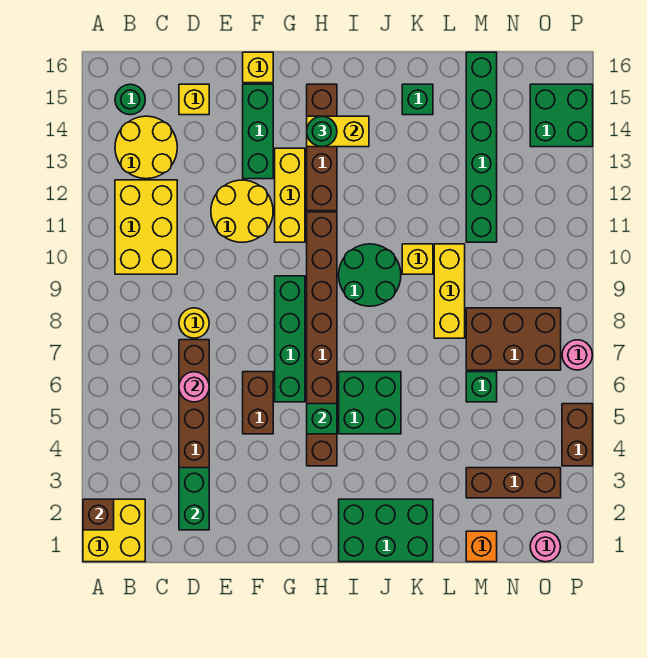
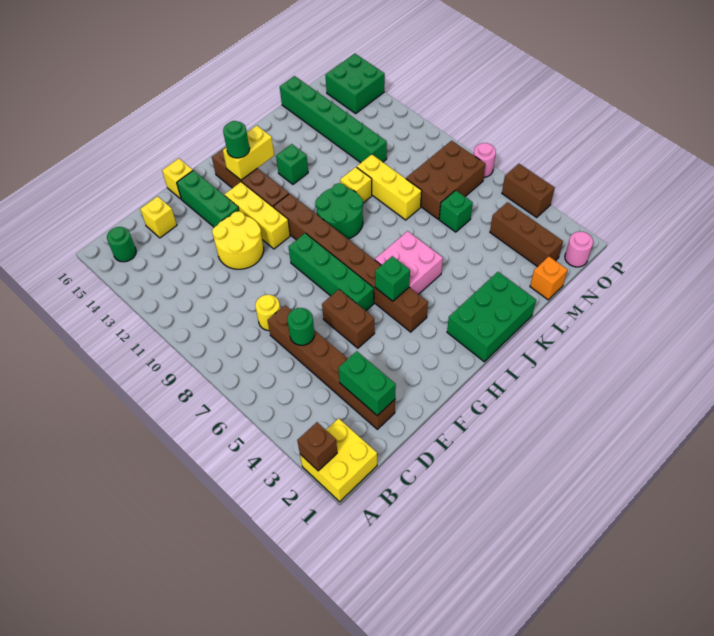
yellow brick B10:C12 level 1 -> none
yellow round brick B13:C14 level 1 -> none
pink round brick D6 level 2 -> green round brick D6 level 2
green brick I5:J6 level 1 -> pink brick I5:J6 level 1
green brick K15 level 1 -> green brick J13 level 1
brown brick M3:O3 level 1 -> brown brick N2:N4 level 1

### WORK REQUEST
Each line that contains the string "green" should be copied from the data above.

### EXERCISE RESPONSE
pink round brick D6 level 2 -> green round brick D6 level 2
green brick I5:J6 level 1 -> pink brick I5:J6 level 1
green brick K15 level 1 -> green brick J13 level 1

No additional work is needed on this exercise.